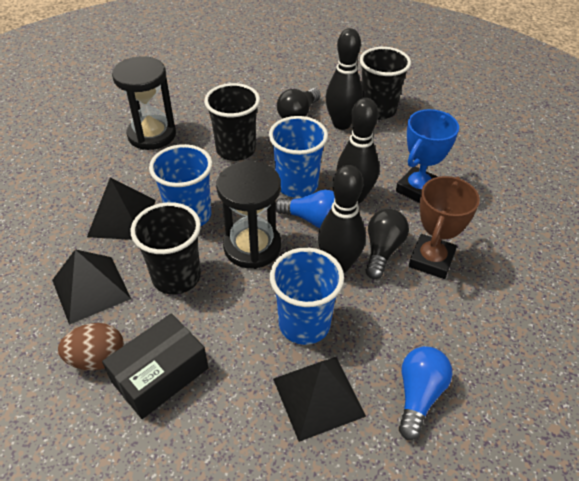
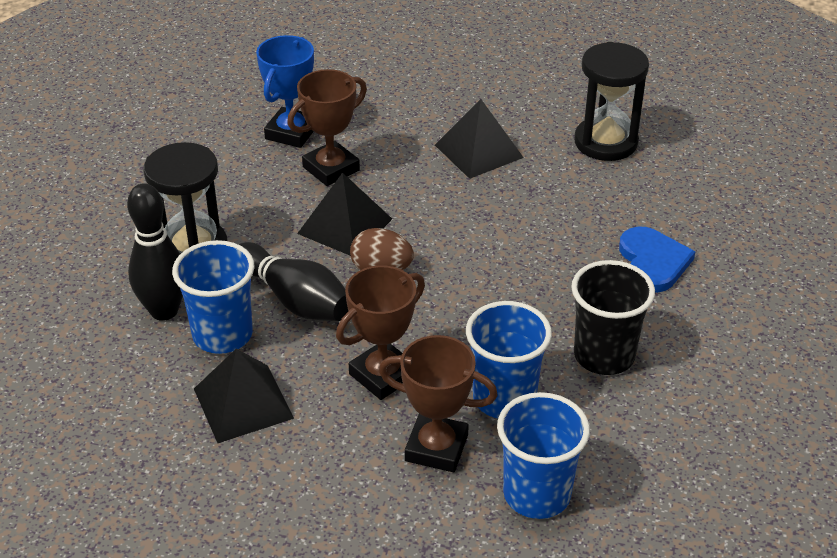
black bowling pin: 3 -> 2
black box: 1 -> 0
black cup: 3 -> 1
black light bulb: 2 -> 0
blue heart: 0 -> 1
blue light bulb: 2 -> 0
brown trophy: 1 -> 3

...

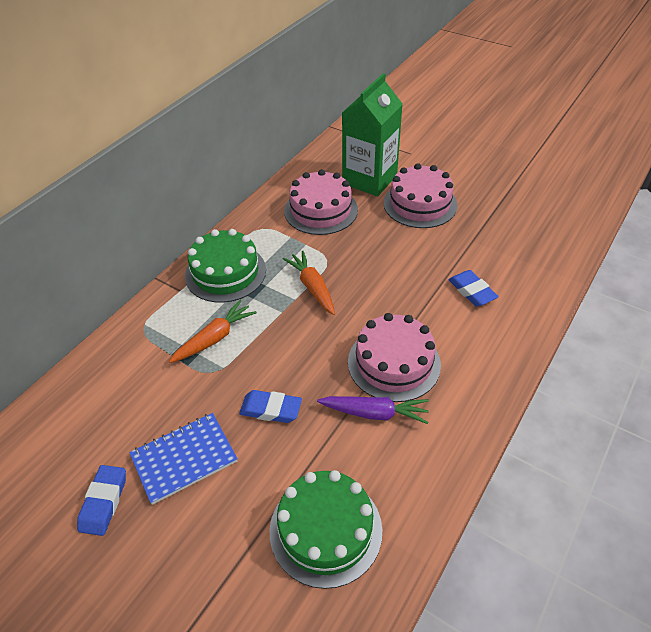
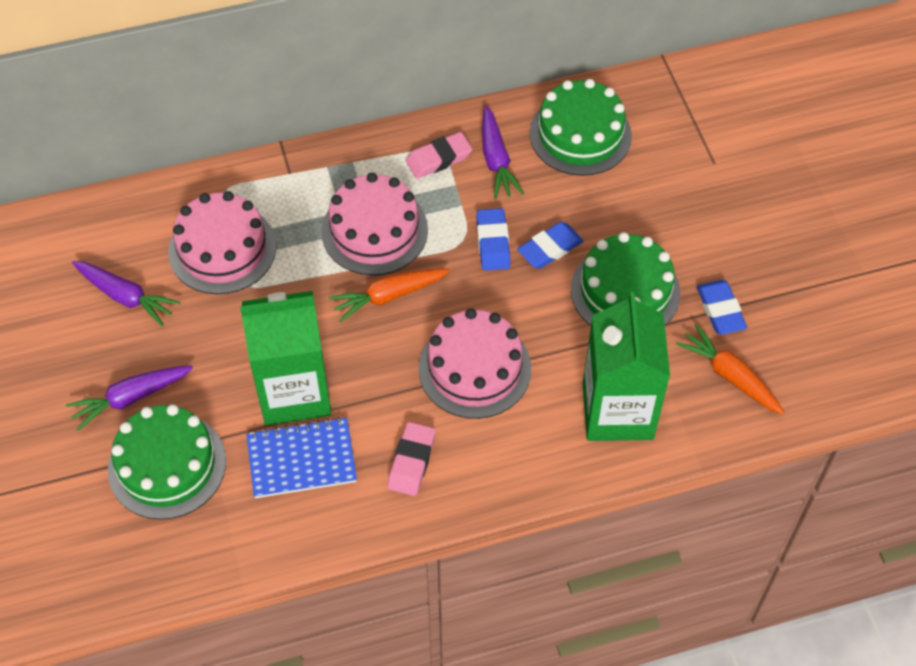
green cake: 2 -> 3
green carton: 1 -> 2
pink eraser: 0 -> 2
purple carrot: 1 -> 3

...

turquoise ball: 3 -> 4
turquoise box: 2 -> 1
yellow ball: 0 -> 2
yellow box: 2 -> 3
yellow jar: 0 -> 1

- **Try it**
What is the number of lines in the data that include "bulb"? Answer with that number alone.

- **Solution to this exercise**
2